*What you should do*
Select and copy out every line in the records containing "degrees".

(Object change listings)
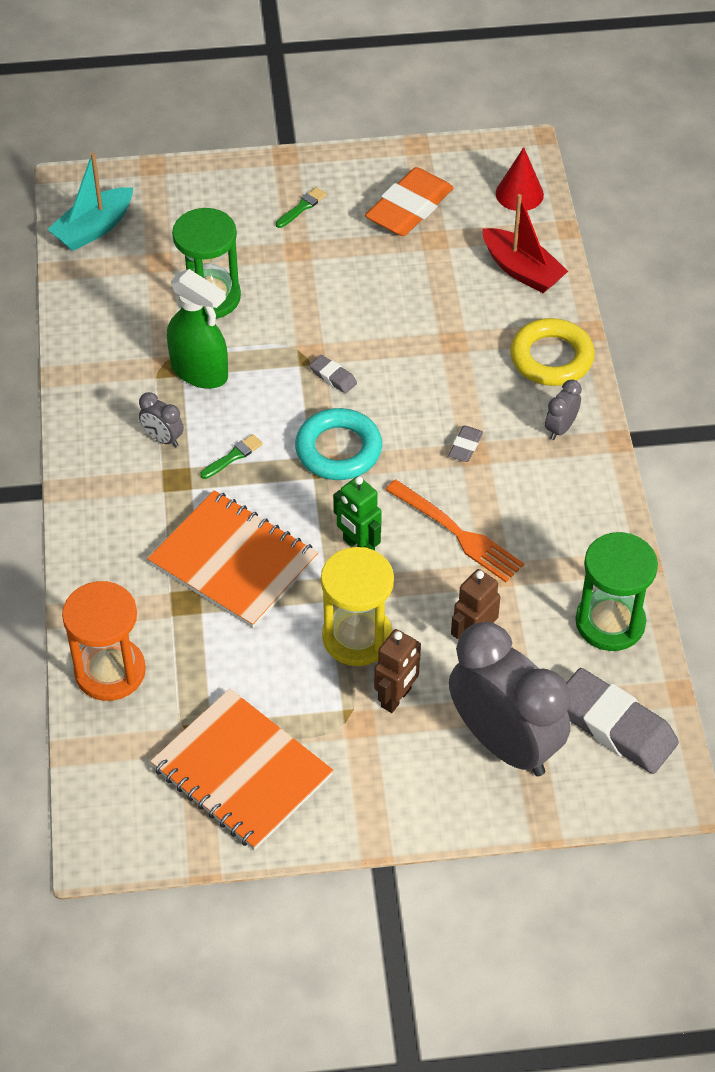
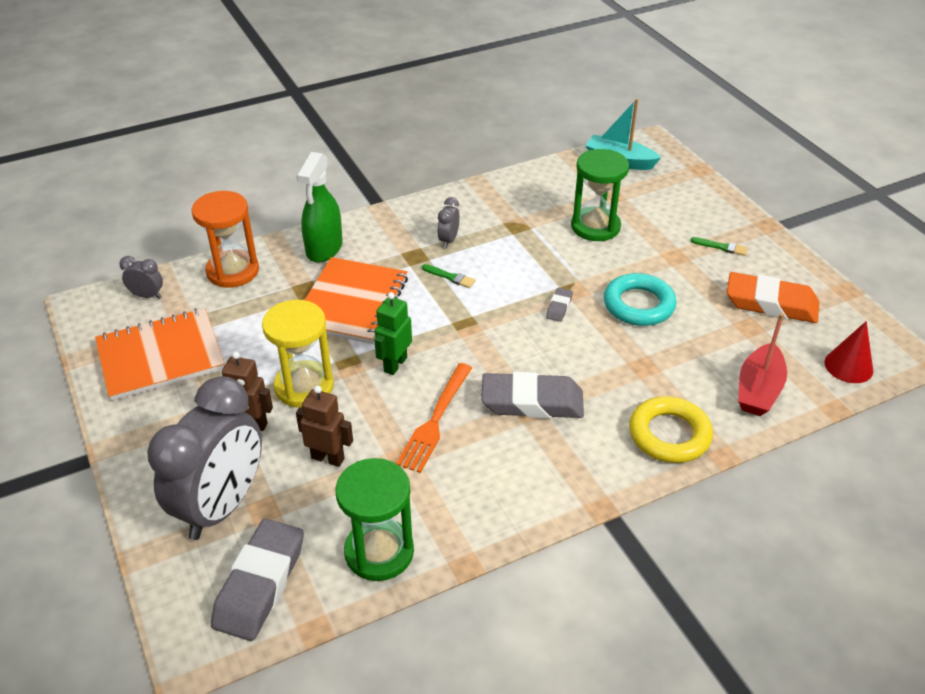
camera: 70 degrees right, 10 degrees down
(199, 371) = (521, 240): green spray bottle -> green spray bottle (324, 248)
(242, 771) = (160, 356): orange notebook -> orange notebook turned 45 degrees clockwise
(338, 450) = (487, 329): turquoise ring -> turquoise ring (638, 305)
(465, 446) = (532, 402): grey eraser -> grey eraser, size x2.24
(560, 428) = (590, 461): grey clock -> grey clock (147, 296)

*Exercise solution*
camera: 70 degrees right, 10 degrees down
(242, 771) = (160, 356): orange notebook -> orange notebook turned 45 degrees clockwise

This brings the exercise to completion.